===== MATERIAL PROVIDED

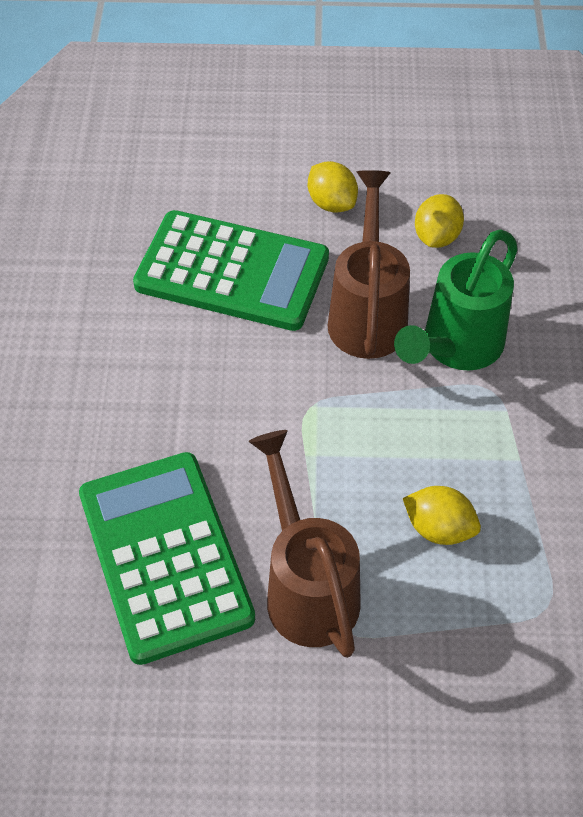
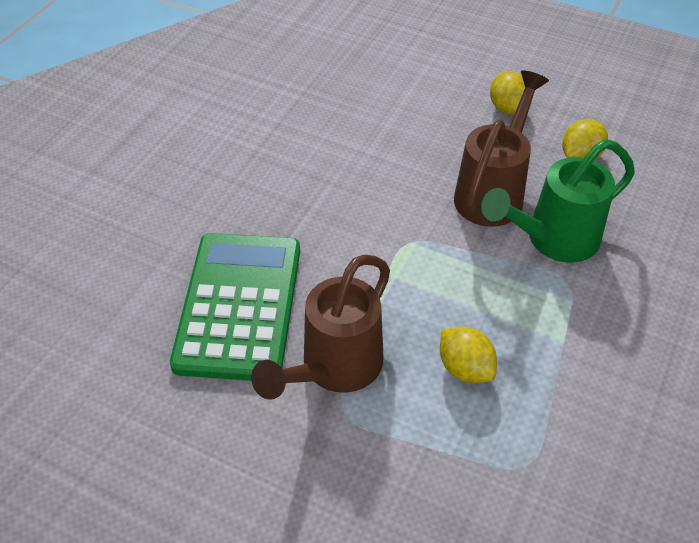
camera: 25 degrees right, 5 degrees down
(232, 272) = (403, 130): green calculator -> none
(307, 586) = (333, 369): brown watering can -> brown watering can turned 150 degrees counterclockwise

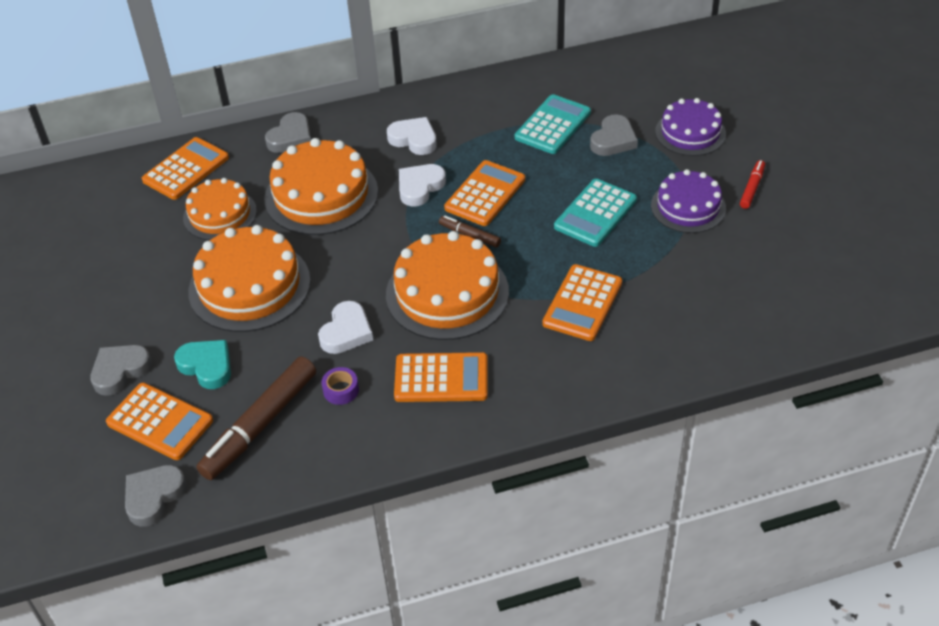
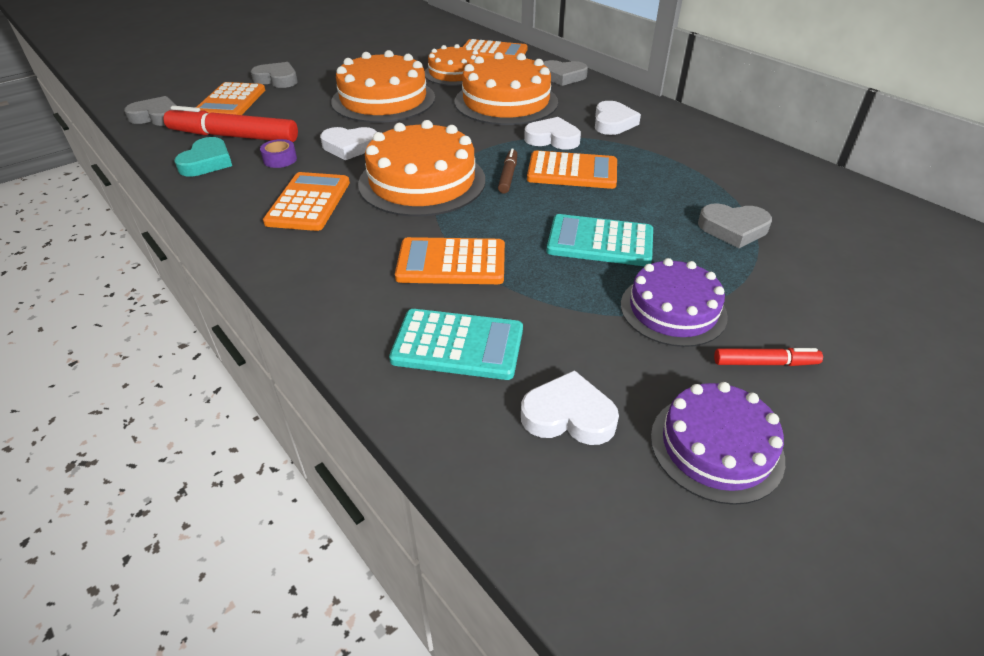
camera: 65 degrees right, 5 degrees down
(207, 366) = (291, 104): turquoise heart -> turquoise heart (207, 162)
(260, 425) = (234, 136): brown marker -> red marker
(441, 378) = (308, 202): orange calculator -> orange calculator turned 150 degrees counterclockwise
(552, 125) = (713, 186): turquoise calculator -> turquoise calculator (458, 345)
(690, 132) = (813, 284): purple cake -> purple cake (716, 447)
(763, 288) = (568, 415): none -> white heart

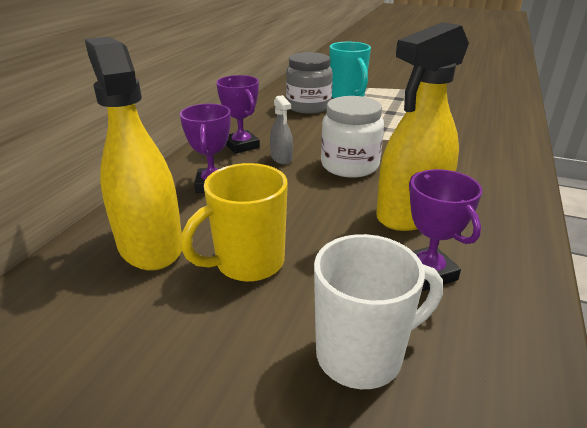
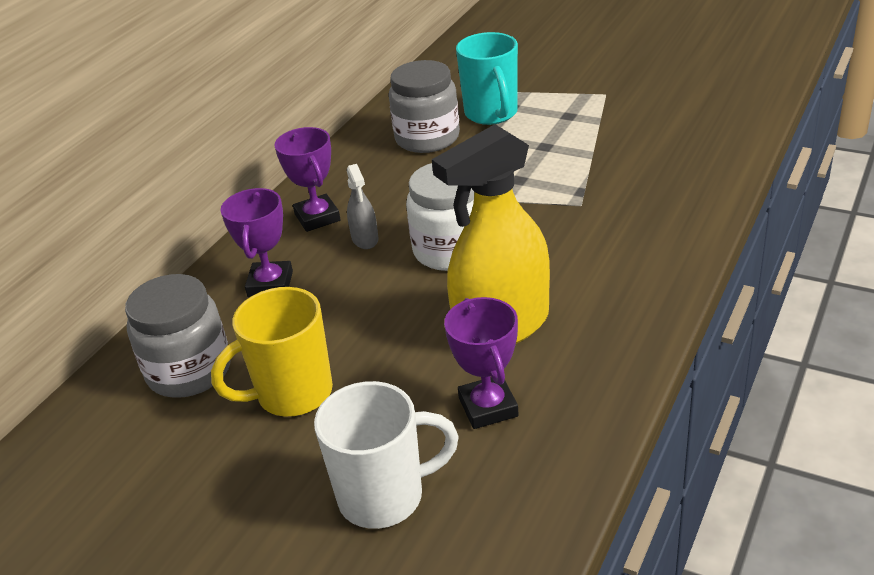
camera: 10 degrees right, 5 degrees up
(150, 245) = (189, 371): yellow spray bottle -> grey jar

==========

**PROBLEM STATEMENT**: Exact repetition is required for the lines from the first one in the listing through the one that holds "(260, 425) = (234, 136): brown", and pictures are to be omitted.

**ANSWER BELOW**:
camera: 25 degrees right, 5 degrees down
(232, 272) = (403, 130): green calculator -> none
(307, 586) = (333, 369): brown watering can -> brown watering can turned 150 degrees counterclockwise

camera: 65 degrees right, 5 degrees down
(207, 366) = (291, 104): turquoise heart -> turquoise heart (207, 162)
(260, 425) = (234, 136): brown marker -> red marker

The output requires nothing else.